DATA LISTING
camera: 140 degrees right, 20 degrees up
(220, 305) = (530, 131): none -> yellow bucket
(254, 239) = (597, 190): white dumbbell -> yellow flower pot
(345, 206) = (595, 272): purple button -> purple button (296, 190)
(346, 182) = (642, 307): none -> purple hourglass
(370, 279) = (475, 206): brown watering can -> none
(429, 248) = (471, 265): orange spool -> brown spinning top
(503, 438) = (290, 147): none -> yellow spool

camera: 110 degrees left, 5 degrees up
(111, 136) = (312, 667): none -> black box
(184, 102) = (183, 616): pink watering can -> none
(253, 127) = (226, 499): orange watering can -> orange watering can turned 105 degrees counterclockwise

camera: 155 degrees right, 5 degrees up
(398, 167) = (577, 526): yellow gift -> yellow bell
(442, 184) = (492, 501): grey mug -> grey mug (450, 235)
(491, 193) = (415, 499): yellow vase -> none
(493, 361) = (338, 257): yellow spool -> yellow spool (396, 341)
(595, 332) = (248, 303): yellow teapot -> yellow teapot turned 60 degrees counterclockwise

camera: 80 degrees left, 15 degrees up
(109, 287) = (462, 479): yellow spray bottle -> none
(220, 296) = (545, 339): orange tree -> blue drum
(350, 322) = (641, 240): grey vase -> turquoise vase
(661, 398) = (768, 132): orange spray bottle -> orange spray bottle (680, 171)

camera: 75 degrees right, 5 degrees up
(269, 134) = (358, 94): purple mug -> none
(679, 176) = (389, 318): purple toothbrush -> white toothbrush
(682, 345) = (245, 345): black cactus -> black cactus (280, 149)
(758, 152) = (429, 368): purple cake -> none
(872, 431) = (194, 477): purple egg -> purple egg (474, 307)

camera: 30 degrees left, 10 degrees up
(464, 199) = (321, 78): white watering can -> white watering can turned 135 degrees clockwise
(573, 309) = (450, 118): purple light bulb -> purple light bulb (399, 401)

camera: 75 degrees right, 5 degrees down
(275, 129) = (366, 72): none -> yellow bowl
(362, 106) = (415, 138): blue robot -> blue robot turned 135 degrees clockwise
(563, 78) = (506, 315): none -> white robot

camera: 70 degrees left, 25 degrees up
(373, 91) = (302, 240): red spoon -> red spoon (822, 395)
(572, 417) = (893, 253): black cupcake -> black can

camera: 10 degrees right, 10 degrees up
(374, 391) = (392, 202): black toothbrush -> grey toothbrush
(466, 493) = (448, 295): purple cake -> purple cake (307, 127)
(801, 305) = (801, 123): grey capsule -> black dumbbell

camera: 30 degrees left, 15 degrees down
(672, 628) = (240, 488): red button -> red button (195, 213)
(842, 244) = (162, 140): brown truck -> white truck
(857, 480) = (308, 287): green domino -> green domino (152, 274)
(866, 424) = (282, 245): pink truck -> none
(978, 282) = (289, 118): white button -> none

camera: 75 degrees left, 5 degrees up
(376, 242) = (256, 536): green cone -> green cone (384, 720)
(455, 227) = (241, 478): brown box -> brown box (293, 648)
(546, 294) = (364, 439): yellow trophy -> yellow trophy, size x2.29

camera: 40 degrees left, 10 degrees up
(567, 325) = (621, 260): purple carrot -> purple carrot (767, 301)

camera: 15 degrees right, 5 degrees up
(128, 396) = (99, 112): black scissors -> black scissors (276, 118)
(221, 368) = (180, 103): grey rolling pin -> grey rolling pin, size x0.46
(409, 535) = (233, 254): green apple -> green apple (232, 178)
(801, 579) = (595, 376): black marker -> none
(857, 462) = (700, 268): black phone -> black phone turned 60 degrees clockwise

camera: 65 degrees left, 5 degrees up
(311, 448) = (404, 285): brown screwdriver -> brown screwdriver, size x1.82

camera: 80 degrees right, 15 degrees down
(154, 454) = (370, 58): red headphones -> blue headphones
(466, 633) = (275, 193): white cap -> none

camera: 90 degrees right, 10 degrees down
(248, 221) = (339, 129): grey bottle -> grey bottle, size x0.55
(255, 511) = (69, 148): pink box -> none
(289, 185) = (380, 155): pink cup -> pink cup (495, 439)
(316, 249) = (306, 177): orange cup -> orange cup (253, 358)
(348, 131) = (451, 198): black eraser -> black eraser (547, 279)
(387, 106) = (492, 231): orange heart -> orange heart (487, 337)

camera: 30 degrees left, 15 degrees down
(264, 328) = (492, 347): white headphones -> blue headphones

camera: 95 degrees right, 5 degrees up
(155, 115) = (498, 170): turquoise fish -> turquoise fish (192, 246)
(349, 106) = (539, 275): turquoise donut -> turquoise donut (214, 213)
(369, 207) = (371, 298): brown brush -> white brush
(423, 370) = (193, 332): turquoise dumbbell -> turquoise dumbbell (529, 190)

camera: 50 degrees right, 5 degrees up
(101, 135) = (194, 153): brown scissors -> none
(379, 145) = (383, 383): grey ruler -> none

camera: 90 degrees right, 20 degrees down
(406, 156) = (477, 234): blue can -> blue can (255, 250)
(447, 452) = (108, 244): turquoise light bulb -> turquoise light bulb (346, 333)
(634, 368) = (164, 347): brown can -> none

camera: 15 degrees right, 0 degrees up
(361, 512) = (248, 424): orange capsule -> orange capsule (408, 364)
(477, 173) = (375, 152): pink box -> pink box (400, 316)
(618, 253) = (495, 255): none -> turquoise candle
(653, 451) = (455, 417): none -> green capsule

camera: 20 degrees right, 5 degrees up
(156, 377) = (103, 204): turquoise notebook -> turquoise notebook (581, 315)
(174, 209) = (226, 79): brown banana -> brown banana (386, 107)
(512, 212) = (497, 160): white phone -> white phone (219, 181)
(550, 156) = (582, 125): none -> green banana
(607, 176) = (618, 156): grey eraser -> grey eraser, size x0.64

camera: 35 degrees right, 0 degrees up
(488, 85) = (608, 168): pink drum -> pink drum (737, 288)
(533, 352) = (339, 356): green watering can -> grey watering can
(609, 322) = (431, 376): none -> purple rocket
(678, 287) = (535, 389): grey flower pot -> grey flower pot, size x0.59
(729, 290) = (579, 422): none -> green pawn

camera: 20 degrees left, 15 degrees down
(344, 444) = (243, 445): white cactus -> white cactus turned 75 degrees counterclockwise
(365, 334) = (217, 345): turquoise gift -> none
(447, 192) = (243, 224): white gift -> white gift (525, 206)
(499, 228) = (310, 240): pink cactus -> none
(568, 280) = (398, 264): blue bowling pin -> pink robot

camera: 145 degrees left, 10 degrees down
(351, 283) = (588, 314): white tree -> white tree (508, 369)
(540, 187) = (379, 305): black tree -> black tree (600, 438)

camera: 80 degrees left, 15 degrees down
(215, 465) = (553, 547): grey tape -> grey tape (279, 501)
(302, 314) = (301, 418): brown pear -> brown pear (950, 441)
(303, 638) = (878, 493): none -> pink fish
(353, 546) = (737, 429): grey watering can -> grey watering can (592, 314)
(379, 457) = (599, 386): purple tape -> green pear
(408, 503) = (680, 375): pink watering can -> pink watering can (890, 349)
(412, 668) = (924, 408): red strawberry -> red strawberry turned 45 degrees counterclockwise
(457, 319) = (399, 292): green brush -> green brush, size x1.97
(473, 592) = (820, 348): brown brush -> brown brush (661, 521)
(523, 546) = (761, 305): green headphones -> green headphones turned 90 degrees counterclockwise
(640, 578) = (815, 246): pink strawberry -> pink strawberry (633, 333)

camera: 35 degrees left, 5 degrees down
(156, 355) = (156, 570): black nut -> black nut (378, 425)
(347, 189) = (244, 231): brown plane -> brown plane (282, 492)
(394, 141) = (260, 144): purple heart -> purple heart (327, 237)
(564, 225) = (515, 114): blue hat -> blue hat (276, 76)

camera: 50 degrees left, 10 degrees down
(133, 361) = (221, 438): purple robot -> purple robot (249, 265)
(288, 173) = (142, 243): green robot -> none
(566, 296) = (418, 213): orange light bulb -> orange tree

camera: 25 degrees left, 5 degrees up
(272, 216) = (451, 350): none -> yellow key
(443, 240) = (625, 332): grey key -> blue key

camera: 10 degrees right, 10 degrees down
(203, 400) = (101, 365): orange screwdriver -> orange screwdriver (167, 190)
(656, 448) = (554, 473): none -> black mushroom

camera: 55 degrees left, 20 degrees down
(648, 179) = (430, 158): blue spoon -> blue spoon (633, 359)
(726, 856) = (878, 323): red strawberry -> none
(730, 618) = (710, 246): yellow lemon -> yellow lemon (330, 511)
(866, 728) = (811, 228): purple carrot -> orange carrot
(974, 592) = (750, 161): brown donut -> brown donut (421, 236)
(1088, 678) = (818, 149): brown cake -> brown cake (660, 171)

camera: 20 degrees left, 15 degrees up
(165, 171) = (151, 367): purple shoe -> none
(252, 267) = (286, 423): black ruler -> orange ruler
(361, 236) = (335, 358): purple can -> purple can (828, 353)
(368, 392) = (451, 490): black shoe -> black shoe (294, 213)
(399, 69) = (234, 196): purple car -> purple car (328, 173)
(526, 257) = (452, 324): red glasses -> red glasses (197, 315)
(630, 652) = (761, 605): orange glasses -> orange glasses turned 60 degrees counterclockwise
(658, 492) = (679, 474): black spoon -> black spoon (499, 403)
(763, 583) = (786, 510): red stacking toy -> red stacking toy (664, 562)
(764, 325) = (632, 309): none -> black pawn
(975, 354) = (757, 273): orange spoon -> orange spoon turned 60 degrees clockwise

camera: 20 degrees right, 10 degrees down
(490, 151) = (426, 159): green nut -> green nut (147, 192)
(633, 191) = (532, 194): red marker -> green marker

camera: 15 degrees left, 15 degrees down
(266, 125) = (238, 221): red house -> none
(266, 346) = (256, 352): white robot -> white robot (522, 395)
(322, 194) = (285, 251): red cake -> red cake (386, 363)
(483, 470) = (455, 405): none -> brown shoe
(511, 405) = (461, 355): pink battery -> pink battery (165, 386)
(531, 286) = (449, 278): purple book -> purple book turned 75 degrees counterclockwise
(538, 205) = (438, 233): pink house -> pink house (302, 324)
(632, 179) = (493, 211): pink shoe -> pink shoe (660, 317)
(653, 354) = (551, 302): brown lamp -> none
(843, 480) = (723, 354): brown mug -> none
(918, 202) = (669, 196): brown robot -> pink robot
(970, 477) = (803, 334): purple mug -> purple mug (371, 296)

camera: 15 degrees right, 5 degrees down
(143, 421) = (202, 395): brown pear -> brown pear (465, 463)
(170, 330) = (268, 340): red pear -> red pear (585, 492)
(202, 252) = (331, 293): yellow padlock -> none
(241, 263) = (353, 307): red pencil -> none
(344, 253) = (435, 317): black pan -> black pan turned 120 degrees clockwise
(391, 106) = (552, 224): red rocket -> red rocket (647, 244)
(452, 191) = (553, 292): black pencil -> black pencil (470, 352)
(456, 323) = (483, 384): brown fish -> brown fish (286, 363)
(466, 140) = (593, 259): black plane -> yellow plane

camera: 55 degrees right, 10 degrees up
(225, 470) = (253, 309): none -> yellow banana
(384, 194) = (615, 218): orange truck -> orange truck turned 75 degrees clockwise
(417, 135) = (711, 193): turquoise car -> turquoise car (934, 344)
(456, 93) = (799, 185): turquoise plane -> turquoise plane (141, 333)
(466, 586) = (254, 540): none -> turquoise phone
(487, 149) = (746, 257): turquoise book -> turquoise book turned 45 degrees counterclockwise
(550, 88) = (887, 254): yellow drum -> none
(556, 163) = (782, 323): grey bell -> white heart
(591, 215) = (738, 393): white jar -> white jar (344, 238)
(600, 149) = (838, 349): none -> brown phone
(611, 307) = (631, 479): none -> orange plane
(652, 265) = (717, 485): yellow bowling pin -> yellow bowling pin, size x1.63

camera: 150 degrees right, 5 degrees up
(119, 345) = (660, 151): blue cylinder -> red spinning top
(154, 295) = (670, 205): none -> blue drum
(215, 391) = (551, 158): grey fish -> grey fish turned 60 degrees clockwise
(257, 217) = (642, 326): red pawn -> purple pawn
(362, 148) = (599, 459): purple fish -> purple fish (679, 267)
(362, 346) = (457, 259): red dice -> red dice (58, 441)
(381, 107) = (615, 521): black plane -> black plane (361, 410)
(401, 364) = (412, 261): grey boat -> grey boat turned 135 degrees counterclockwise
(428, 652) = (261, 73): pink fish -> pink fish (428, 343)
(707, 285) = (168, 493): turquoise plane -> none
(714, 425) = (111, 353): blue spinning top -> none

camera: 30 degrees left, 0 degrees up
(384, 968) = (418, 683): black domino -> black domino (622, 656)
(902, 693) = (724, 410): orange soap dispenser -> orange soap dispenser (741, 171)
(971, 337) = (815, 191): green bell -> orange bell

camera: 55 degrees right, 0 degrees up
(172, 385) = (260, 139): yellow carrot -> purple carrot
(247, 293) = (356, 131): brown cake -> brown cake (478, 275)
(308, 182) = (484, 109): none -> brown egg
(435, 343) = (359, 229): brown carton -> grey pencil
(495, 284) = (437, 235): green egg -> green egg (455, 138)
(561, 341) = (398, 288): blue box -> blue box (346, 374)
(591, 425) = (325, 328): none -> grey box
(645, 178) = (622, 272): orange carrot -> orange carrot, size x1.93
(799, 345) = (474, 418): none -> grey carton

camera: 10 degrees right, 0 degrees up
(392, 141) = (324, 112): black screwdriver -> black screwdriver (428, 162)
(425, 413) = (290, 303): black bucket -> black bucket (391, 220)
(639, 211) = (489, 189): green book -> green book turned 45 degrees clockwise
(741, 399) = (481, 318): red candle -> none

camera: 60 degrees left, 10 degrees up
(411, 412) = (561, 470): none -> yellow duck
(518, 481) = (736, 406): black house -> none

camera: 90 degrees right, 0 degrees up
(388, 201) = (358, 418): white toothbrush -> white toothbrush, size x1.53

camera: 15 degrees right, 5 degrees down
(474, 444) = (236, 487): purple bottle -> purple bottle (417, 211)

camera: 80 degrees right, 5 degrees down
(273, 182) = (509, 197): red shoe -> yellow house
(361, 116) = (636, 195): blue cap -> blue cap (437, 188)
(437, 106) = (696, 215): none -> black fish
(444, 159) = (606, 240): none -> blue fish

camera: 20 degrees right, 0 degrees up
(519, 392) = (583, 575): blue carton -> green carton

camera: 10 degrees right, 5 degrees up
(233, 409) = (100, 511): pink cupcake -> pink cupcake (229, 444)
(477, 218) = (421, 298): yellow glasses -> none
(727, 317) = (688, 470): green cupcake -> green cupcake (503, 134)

TASK
Return every line from the entries that holds the string "spoon".

SOLUTION TO THIS TASK
(373, 91) = (302, 240): red spoon -> red spoon (822, 395)
(648, 179) = (430, 158): blue spoon -> blue spoon (633, 359)
(658, 492) = (679, 474): black spoon -> black spoon (499, 403)
(975, 354) = (757, 273): orange spoon -> orange spoon turned 60 degrees clockwise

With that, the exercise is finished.